#### Supplied records
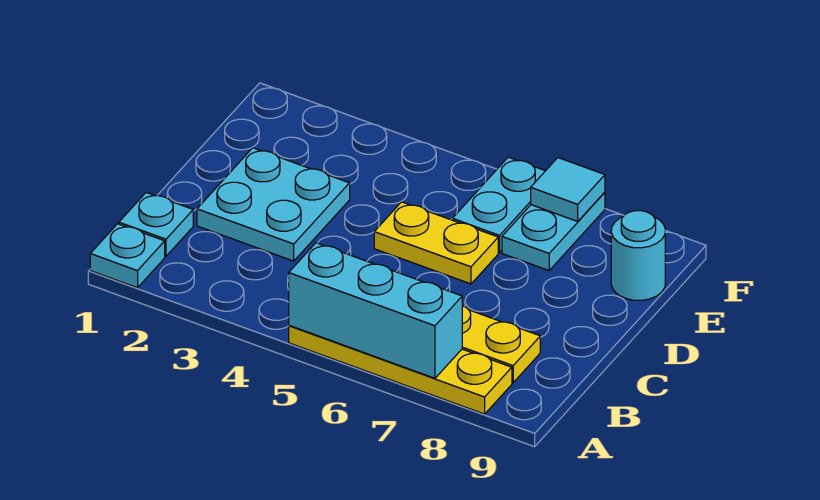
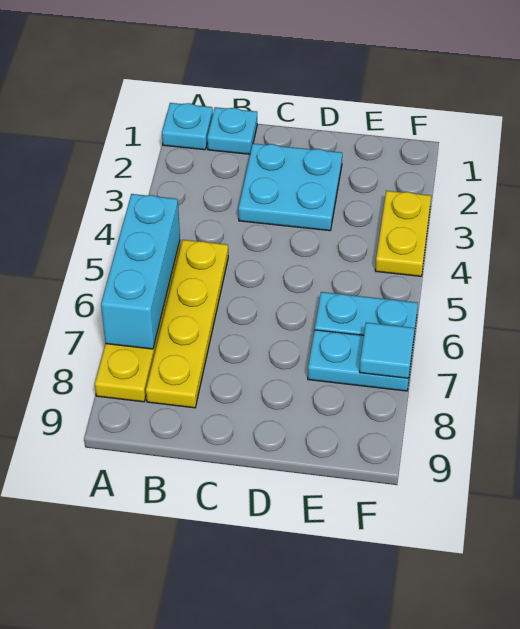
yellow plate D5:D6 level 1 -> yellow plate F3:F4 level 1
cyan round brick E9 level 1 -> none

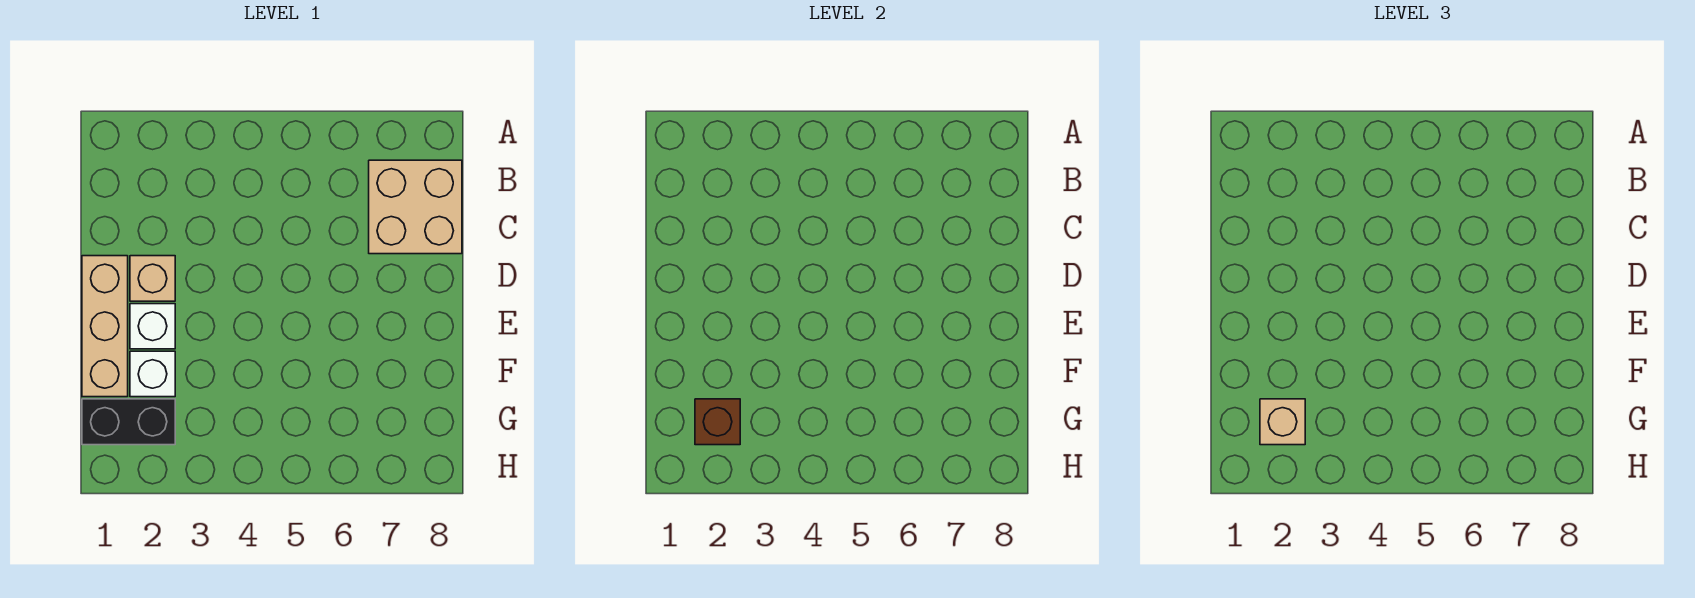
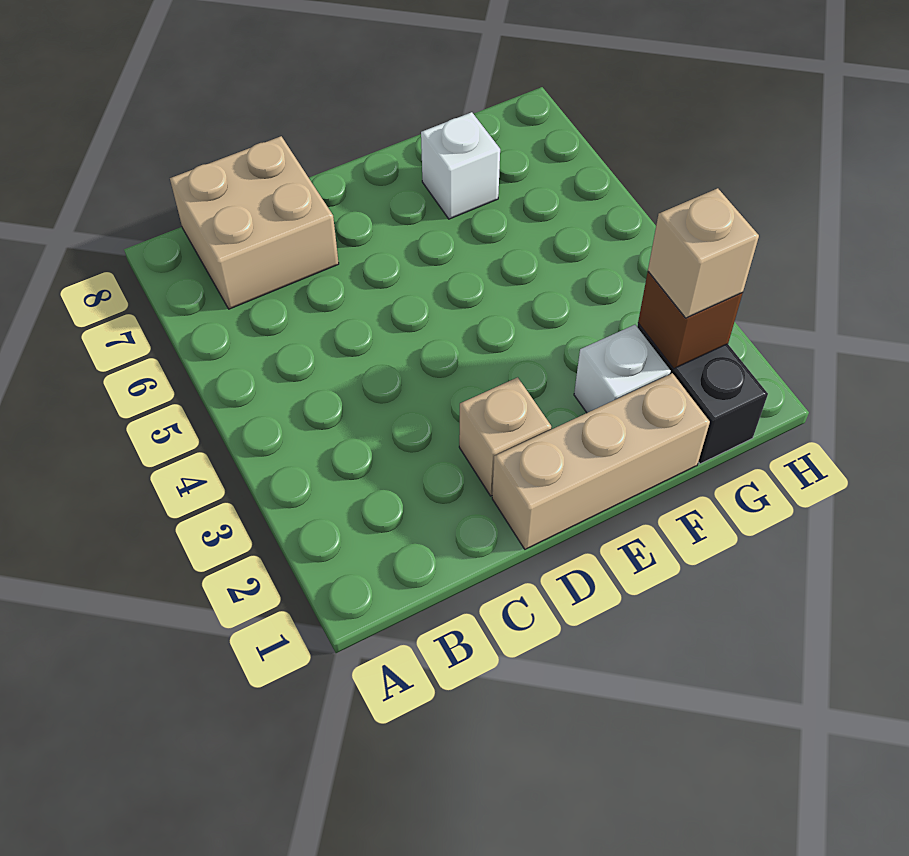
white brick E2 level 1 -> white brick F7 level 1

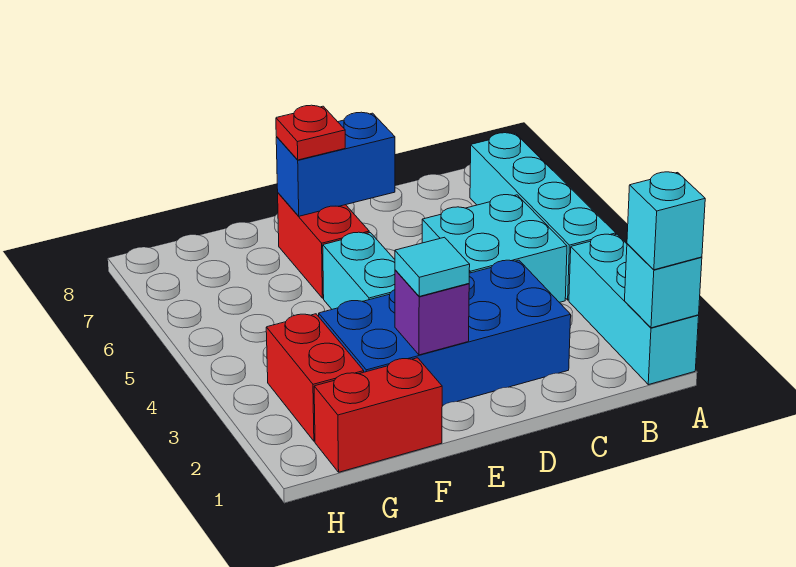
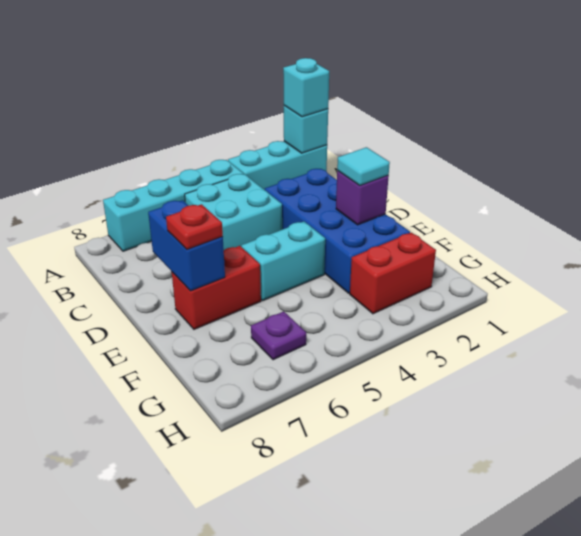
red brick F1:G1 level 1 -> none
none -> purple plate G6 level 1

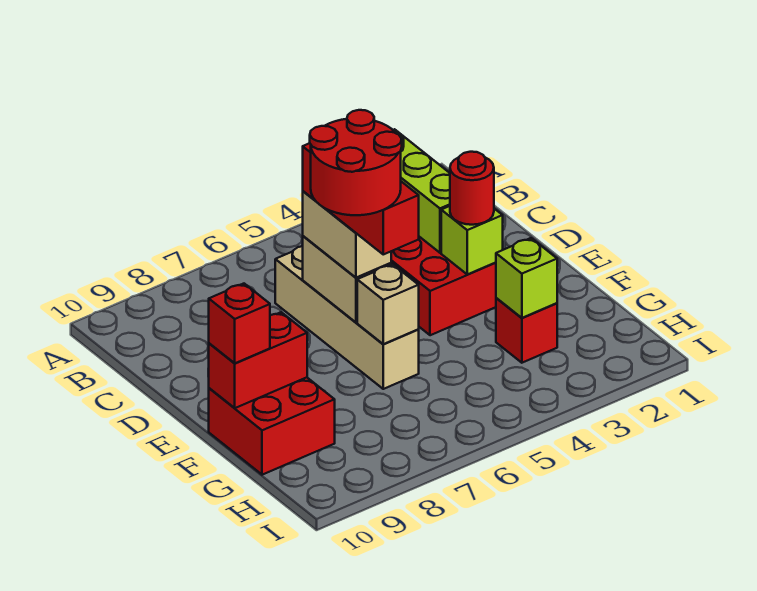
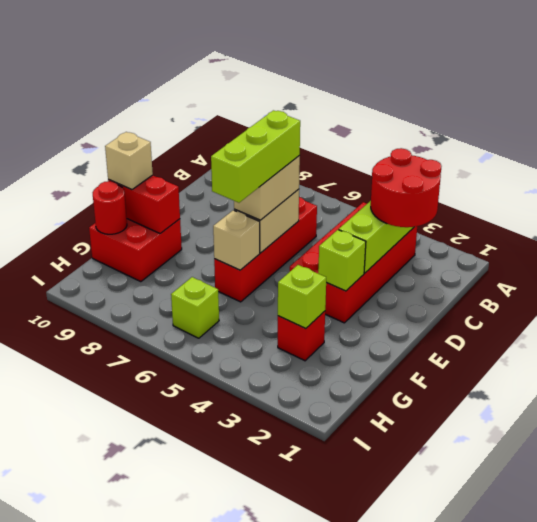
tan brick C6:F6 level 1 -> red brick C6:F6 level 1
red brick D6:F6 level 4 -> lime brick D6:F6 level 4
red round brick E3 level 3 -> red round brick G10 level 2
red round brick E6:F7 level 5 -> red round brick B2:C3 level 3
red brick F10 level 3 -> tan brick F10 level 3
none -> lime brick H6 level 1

#### Exercise goal
The lines above may hold the string "round". Say how many do, and give only that number.

#### Result
3